── The data

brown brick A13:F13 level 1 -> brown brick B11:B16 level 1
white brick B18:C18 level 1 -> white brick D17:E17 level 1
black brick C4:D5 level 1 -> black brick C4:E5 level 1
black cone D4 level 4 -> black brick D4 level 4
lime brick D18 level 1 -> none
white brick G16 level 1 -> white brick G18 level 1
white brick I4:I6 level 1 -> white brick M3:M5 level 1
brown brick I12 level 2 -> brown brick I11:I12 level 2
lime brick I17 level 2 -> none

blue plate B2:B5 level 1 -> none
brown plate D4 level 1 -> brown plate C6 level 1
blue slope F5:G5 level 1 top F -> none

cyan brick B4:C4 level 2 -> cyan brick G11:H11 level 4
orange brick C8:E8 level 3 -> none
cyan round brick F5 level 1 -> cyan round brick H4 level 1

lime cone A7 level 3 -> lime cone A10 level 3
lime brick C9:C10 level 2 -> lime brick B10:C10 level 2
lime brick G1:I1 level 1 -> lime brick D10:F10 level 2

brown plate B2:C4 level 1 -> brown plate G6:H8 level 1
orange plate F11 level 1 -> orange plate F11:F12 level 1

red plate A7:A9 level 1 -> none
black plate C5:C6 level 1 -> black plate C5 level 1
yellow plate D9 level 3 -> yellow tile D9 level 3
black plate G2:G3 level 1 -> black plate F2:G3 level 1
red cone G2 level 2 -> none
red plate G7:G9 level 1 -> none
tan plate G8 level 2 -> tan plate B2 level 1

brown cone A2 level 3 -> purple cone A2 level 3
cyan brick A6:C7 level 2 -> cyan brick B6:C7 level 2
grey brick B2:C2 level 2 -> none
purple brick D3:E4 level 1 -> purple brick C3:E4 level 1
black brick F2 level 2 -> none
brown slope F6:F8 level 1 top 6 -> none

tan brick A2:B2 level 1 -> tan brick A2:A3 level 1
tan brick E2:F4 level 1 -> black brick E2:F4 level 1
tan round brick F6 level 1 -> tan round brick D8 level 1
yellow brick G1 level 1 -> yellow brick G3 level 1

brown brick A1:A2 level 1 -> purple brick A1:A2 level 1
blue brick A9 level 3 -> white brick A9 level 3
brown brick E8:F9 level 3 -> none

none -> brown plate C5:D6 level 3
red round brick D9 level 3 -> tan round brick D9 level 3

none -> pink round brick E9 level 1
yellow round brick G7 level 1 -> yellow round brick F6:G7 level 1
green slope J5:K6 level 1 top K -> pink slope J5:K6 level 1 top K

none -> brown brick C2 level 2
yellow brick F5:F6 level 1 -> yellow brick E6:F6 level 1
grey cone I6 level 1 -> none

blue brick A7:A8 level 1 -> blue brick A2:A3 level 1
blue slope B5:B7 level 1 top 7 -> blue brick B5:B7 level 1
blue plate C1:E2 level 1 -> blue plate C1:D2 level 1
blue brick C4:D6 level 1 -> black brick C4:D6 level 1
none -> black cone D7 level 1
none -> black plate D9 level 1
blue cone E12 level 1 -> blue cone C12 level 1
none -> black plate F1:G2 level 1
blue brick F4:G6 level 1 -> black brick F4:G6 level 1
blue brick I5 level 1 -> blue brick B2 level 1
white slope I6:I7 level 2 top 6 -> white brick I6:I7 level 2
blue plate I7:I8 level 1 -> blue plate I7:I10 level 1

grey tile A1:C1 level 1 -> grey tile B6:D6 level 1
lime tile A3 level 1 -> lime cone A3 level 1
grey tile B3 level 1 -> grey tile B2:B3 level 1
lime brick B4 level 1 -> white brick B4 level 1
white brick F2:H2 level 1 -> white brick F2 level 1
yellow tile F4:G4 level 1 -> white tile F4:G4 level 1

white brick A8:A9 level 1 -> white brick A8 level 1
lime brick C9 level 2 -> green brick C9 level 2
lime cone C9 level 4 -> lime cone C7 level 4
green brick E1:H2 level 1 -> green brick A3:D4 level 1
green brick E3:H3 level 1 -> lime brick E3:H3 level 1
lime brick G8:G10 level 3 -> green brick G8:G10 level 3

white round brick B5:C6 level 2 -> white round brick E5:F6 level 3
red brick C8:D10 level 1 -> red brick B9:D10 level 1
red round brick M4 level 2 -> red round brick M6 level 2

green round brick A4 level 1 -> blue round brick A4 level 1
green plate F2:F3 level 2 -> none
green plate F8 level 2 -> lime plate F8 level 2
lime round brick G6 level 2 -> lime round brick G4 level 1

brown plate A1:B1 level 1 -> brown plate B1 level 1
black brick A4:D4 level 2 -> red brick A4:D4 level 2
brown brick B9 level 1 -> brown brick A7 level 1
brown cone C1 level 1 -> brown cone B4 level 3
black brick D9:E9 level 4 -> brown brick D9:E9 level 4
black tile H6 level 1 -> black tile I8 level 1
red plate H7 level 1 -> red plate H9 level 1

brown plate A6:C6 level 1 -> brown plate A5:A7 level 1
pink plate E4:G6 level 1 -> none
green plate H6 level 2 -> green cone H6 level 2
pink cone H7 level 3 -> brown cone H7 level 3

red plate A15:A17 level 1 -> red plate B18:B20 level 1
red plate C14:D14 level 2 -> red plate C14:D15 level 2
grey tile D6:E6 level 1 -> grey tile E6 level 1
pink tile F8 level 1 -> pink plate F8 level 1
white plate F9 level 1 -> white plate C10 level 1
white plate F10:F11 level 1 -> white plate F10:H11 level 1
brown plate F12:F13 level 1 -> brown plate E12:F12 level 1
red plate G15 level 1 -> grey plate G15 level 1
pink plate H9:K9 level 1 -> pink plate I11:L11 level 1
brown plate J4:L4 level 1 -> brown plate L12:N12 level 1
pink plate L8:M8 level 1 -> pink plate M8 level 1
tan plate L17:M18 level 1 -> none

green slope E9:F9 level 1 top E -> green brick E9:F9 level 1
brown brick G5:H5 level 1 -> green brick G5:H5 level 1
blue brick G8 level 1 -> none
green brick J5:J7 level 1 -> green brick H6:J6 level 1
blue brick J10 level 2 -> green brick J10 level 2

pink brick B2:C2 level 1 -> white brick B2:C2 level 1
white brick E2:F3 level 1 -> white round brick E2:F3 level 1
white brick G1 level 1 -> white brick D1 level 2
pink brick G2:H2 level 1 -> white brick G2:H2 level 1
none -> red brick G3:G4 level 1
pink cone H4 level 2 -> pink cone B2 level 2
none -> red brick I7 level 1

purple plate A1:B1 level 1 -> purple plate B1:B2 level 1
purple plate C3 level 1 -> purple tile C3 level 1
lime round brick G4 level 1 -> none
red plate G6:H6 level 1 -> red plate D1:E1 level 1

────

* **Problem**: Please write out every line of the data exactly.

* **Written response**:
brown brick A13:F13 level 1 -> brown brick B11:B16 level 1
white brick B18:C18 level 1 -> white brick D17:E17 level 1
black brick C4:D5 level 1 -> black brick C4:E5 level 1
black cone D4 level 4 -> black brick D4 level 4
lime brick D18 level 1 -> none
white brick G16 level 1 -> white brick G18 level 1
white brick I4:I6 level 1 -> white brick M3:M5 level 1
brown brick I12 level 2 -> brown brick I11:I12 level 2
lime brick I17 level 2 -> none

blue plate B2:B5 level 1 -> none
brown plate D4 level 1 -> brown plate C6 level 1
blue slope F5:G5 level 1 top F -> none

cyan brick B4:C4 level 2 -> cyan brick G11:H11 level 4
orange brick C8:E8 level 3 -> none
cyan round brick F5 level 1 -> cyan round brick H4 level 1

lime cone A7 level 3 -> lime cone A10 level 3
lime brick C9:C10 level 2 -> lime brick B10:C10 level 2
lime brick G1:I1 level 1 -> lime brick D10:F10 level 2

brown plate B2:C4 level 1 -> brown plate G6:H8 level 1
orange plate F11 level 1 -> orange plate F11:F12 level 1

red plate A7:A9 level 1 -> none
black plate C5:C6 level 1 -> black plate C5 level 1
yellow plate D9 level 3 -> yellow tile D9 level 3
black plate G2:G3 level 1 -> black plate F2:G3 level 1
red cone G2 level 2 -> none
red plate G7:G9 level 1 -> none
tan plate G8 level 2 -> tan plate B2 level 1

brown cone A2 level 3 -> purple cone A2 level 3
cyan brick A6:C7 level 2 -> cyan brick B6:C7 level 2
grey brick B2:C2 level 2 -> none
purple brick D3:E4 level 1 -> purple brick C3:E4 level 1
black brick F2 level 2 -> none
brown slope F6:F8 level 1 top 6 -> none

tan brick A2:B2 level 1 -> tan brick A2:A3 level 1
tan brick E2:F4 level 1 -> black brick E2:F4 level 1
tan round brick F6 level 1 -> tan round brick D8 level 1
yellow brick G1 level 1 -> yellow brick G3 level 1

brown brick A1:A2 level 1 -> purple brick A1:A2 level 1
blue brick A9 level 3 -> white brick A9 level 3
brown brick E8:F9 level 3 -> none

none -> brown plate C5:D6 level 3
red round brick D9 level 3 -> tan round brick D9 level 3

none -> pink round brick E9 level 1
yellow round brick G7 level 1 -> yellow round brick F6:G7 level 1
green slope J5:K6 level 1 top K -> pink slope J5:K6 level 1 top K

none -> brown brick C2 level 2
yellow brick F5:F6 level 1 -> yellow brick E6:F6 level 1
grey cone I6 level 1 -> none

blue brick A7:A8 level 1 -> blue brick A2:A3 level 1
blue slope B5:B7 level 1 top 7 -> blue brick B5:B7 level 1
blue plate C1:E2 level 1 -> blue plate C1:D2 level 1
blue brick C4:D6 level 1 -> black brick C4:D6 level 1
none -> black cone D7 level 1
none -> black plate D9 level 1
blue cone E12 level 1 -> blue cone C12 level 1
none -> black plate F1:G2 level 1
blue brick F4:G6 level 1 -> black brick F4:G6 level 1
blue brick I5 level 1 -> blue brick B2 level 1
white slope I6:I7 level 2 top 6 -> white brick I6:I7 level 2
blue plate I7:I8 level 1 -> blue plate I7:I10 level 1

grey tile A1:C1 level 1 -> grey tile B6:D6 level 1
lime tile A3 level 1 -> lime cone A3 level 1
grey tile B3 level 1 -> grey tile B2:B3 level 1
lime brick B4 level 1 -> white brick B4 level 1
white brick F2:H2 level 1 -> white brick F2 level 1
yellow tile F4:G4 level 1 -> white tile F4:G4 level 1

white brick A8:A9 level 1 -> white brick A8 level 1
lime brick C9 level 2 -> green brick C9 level 2
lime cone C9 level 4 -> lime cone C7 level 4
green brick E1:H2 level 1 -> green brick A3:D4 level 1
green brick E3:H3 level 1 -> lime brick E3:H3 level 1
lime brick G8:G10 level 3 -> green brick G8:G10 level 3

white round brick B5:C6 level 2 -> white round brick E5:F6 level 3
red brick C8:D10 level 1 -> red brick B9:D10 level 1
red round brick M4 level 2 -> red round brick M6 level 2

green round brick A4 level 1 -> blue round brick A4 level 1
green plate F2:F3 level 2 -> none
green plate F8 level 2 -> lime plate F8 level 2
lime round brick G6 level 2 -> lime round brick G4 level 1

brown plate A1:B1 level 1 -> brown plate B1 level 1
black brick A4:D4 level 2 -> red brick A4:D4 level 2
brown brick B9 level 1 -> brown brick A7 level 1
brown cone C1 level 1 -> brown cone B4 level 3
black brick D9:E9 level 4 -> brown brick D9:E9 level 4
black tile H6 level 1 -> black tile I8 level 1
red plate H7 level 1 -> red plate H9 level 1

brown plate A6:C6 level 1 -> brown plate A5:A7 level 1
pink plate E4:G6 level 1 -> none
green plate H6 level 2 -> green cone H6 level 2
pink cone H7 level 3 -> brown cone H7 level 3

red plate A15:A17 level 1 -> red plate B18:B20 level 1
red plate C14:D14 level 2 -> red plate C14:D15 level 2
grey tile D6:E6 level 1 -> grey tile E6 level 1
pink tile F8 level 1 -> pink plate F8 level 1
white plate F9 level 1 -> white plate C10 level 1
white plate F10:F11 level 1 -> white plate F10:H11 level 1
brown plate F12:F13 level 1 -> brown plate E12:F12 level 1
red plate G15 level 1 -> grey plate G15 level 1
pink plate H9:K9 level 1 -> pink plate I11:L11 level 1
brown plate J4:L4 level 1 -> brown plate L12:N12 level 1
pink plate L8:M8 level 1 -> pink plate M8 level 1
tan plate L17:M18 level 1 -> none

green slope E9:F9 level 1 top E -> green brick E9:F9 level 1
brown brick G5:H5 level 1 -> green brick G5:H5 level 1
blue brick G8 level 1 -> none
green brick J5:J7 level 1 -> green brick H6:J6 level 1
blue brick J10 level 2 -> green brick J10 level 2

pink brick B2:C2 level 1 -> white brick B2:C2 level 1
white brick E2:F3 level 1 -> white round brick E2:F3 level 1
white brick G1 level 1 -> white brick D1 level 2
pink brick G2:H2 level 1 -> white brick G2:H2 level 1
none -> red brick G3:G4 level 1
pink cone H4 level 2 -> pink cone B2 level 2
none -> red brick I7 level 1

purple plate A1:B1 level 1 -> purple plate B1:B2 level 1
purple plate C3 level 1 -> purple tile C3 level 1
lime round brick G4 level 1 -> none
red plate G6:H6 level 1 -> red plate D1:E1 level 1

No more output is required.